Provided material:
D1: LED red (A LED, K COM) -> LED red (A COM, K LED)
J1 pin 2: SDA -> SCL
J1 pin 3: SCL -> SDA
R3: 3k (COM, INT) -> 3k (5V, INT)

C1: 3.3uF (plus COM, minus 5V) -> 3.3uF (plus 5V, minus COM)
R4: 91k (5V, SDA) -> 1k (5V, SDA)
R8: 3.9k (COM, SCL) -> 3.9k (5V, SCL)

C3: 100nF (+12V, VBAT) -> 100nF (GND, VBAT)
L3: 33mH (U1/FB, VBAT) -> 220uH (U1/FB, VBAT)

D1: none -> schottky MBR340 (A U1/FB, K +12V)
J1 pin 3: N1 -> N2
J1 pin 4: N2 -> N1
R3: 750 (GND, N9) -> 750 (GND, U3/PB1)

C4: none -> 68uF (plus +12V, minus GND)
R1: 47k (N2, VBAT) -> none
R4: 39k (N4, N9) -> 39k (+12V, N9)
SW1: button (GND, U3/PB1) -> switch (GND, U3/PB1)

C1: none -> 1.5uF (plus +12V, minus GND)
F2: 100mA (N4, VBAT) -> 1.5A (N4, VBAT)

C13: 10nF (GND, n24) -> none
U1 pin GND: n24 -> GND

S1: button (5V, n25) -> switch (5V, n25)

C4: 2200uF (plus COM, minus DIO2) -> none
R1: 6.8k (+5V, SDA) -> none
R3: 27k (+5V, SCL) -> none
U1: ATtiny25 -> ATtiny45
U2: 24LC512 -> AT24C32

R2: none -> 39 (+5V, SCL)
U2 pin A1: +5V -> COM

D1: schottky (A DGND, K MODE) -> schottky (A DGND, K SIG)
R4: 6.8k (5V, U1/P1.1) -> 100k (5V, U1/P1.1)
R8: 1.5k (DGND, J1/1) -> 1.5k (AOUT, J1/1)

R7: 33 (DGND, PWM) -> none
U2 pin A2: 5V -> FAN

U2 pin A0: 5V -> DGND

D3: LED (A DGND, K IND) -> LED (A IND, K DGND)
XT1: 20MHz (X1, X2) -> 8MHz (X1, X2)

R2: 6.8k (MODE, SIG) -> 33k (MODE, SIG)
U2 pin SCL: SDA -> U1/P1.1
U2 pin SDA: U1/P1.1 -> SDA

Task item:
Read the entries and pick out all lines that include the word "MODE".

Exercise response:
D1: schottky (A DGND, K MODE) -> schottky (A DGND, K SIG)
R2: 6.8k (MODE, SIG) -> 33k (MODE, SIG)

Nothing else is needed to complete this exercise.